▶ **DATA FOR PROCESSING**:

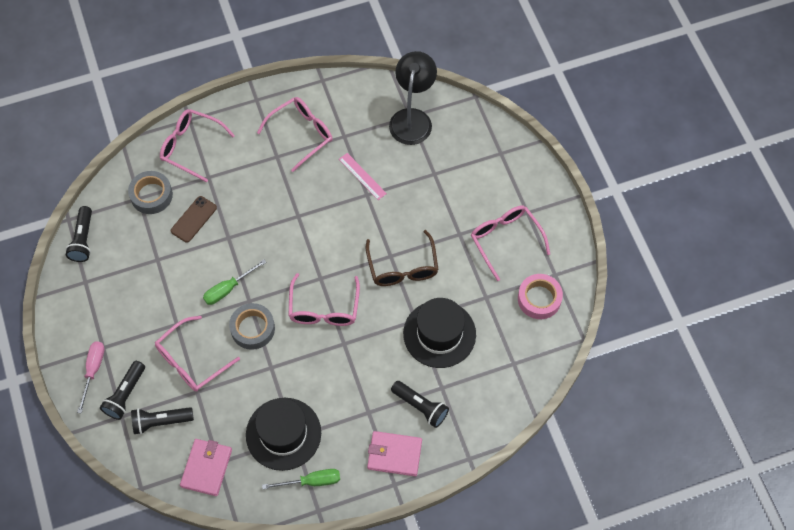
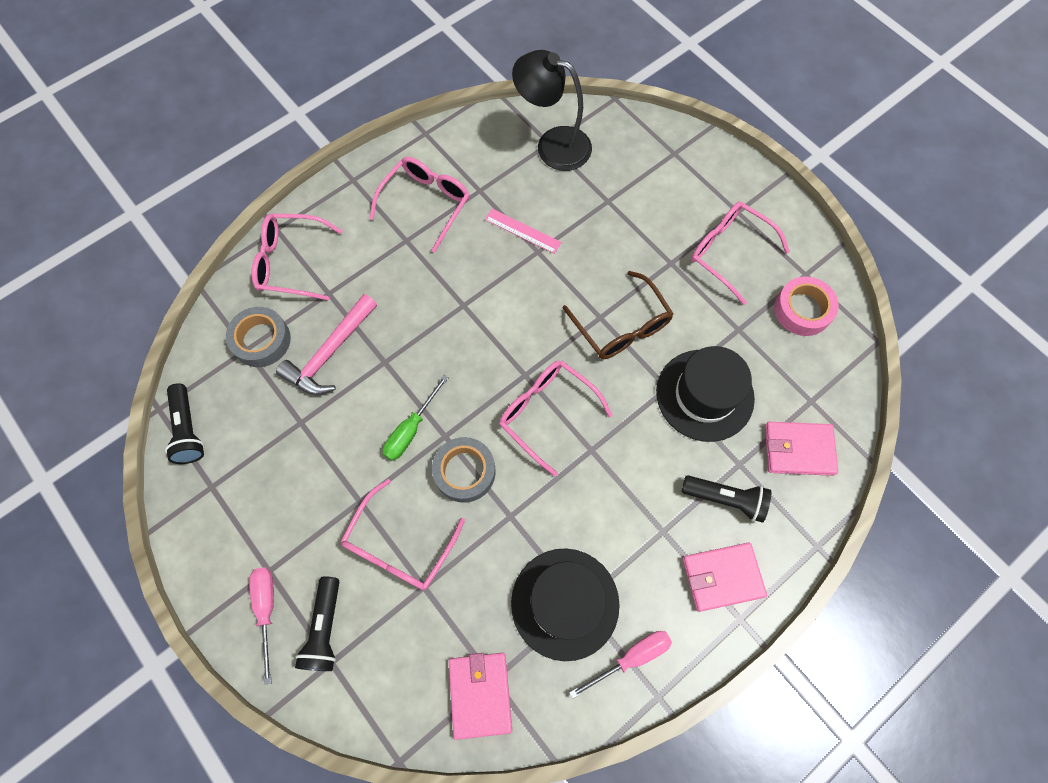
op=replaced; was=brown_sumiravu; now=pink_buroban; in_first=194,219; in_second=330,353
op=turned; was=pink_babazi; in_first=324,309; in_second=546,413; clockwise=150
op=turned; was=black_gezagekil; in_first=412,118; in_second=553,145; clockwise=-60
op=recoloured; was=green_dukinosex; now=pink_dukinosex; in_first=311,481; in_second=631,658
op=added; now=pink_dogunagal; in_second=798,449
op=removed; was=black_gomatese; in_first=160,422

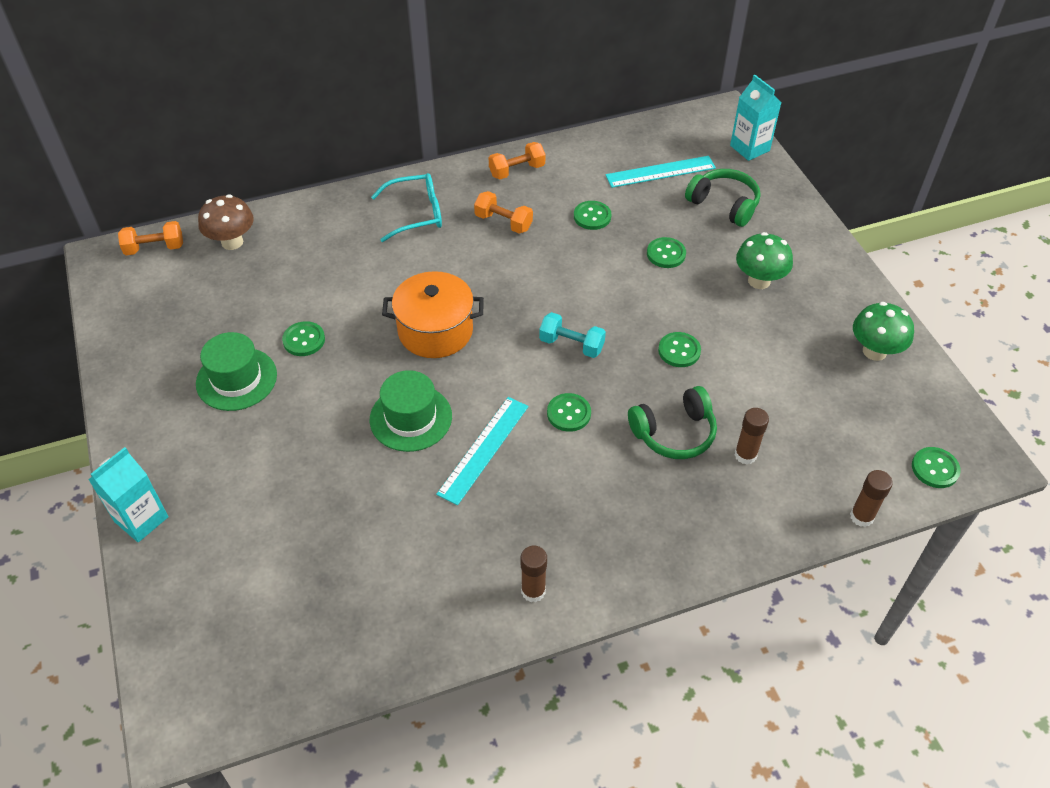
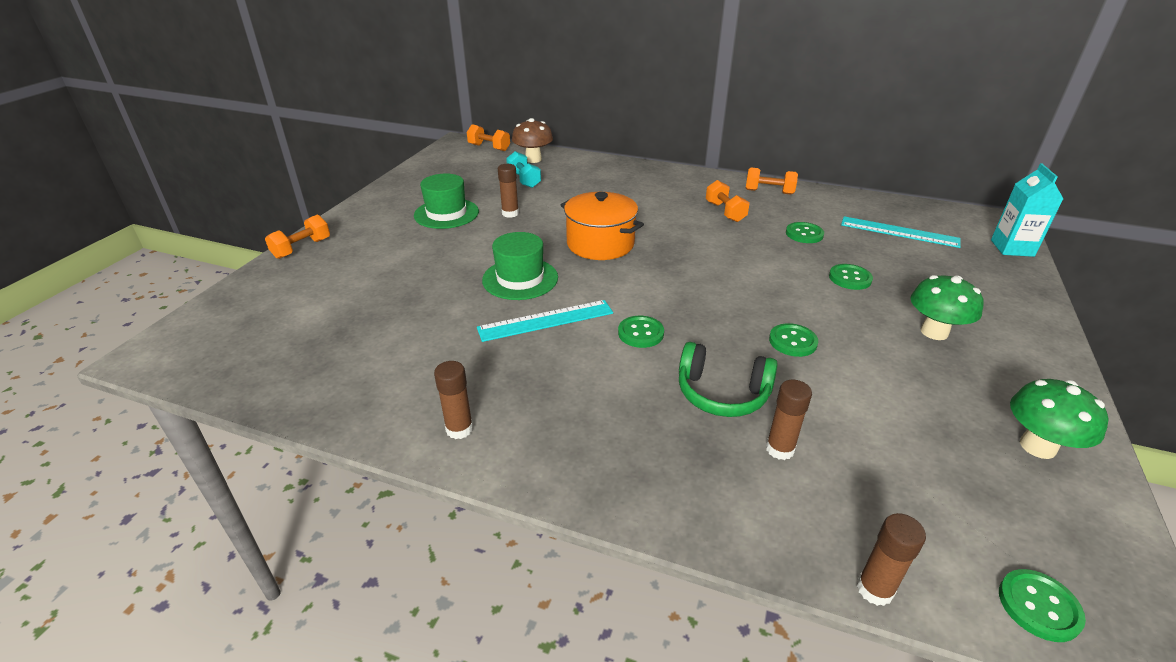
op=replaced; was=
* * *
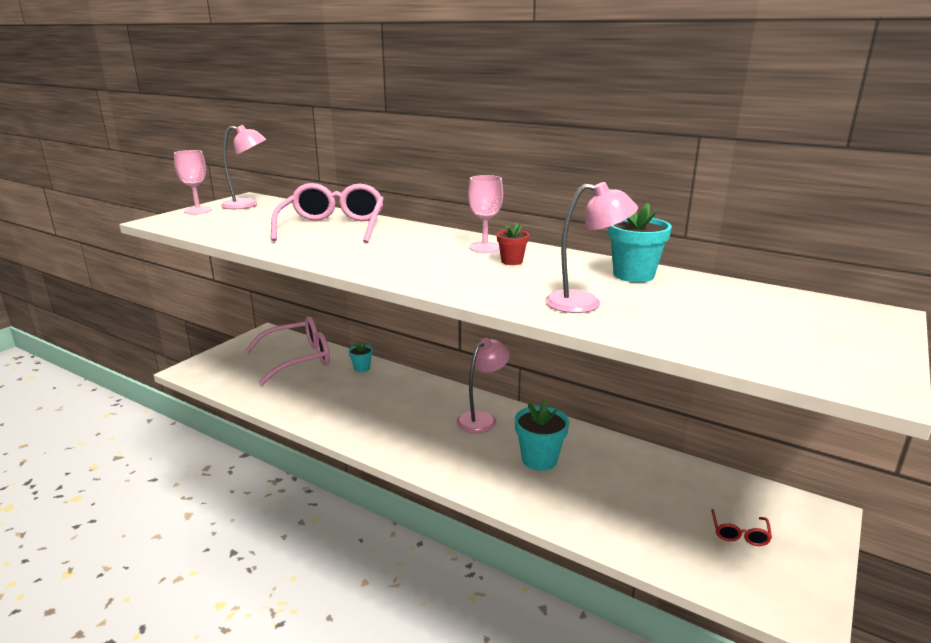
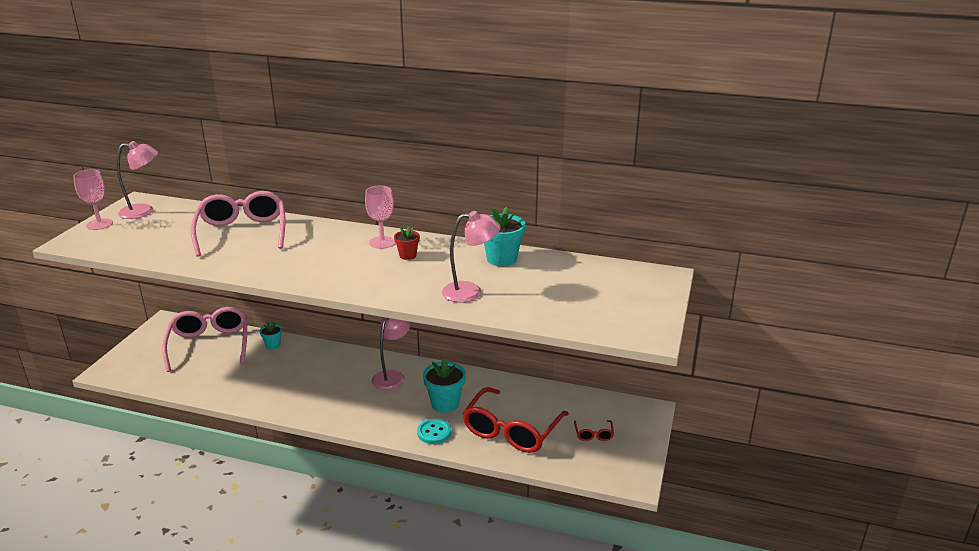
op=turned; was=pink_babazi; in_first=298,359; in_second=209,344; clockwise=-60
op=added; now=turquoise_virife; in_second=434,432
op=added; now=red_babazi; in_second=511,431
* * *
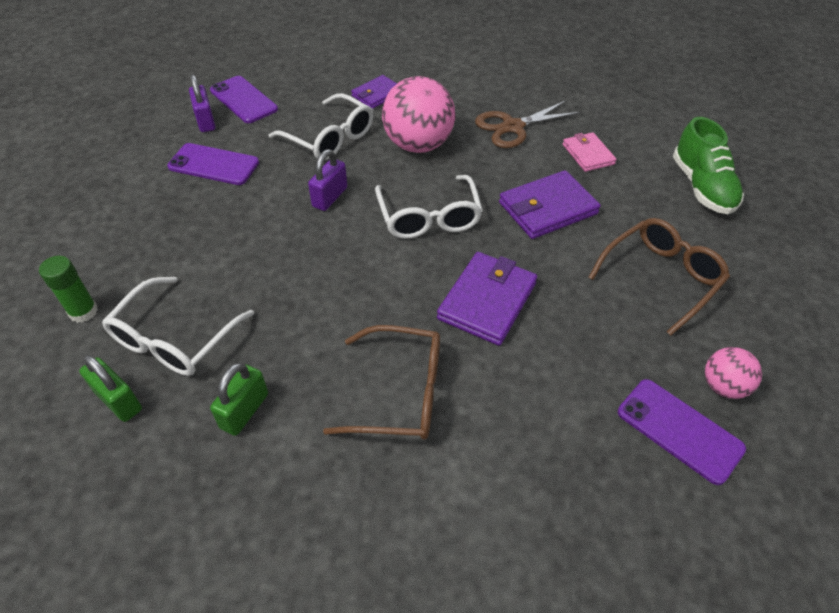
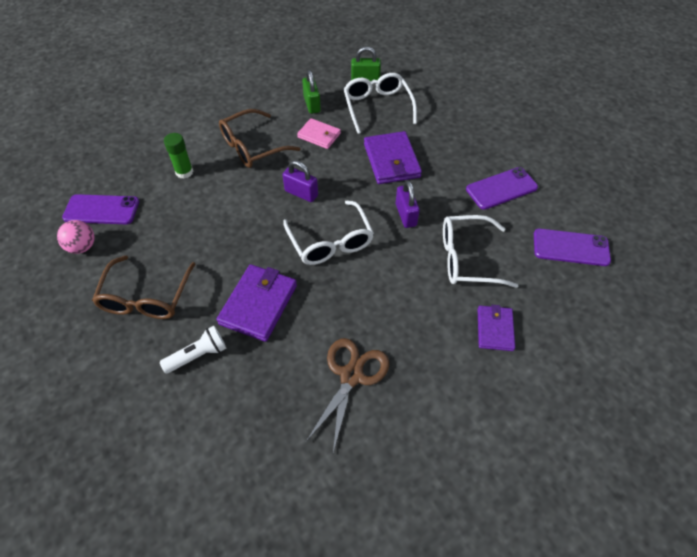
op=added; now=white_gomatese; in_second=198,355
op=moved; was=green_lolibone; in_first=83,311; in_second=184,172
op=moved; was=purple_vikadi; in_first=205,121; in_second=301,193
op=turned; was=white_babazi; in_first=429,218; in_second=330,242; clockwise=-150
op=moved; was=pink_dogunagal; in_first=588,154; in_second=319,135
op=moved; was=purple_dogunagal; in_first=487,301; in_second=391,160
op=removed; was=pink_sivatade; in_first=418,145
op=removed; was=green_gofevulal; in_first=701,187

▶ **PROBLEM REQUIREMENTS**:
In the listing above, find the line with "op=replaced; was=brown_sumiravu; now=pink_buroban;" and the line with "op=turned; was=black_gezagekil; in_first=412,118;"; set down exactly those two lines and every line between them, nothing more.

▶ **OUTPUT OF THE EXERCISE**:
op=replaced; was=brown_sumiravu; now=pink_buroban; in_first=194,219; in_second=330,353
op=turned; was=pink_babazi; in_first=324,309; in_second=546,413; clockwise=150
op=turned; was=black_gezagekil; in_first=412,118; in_second=553,145; clockwise=-60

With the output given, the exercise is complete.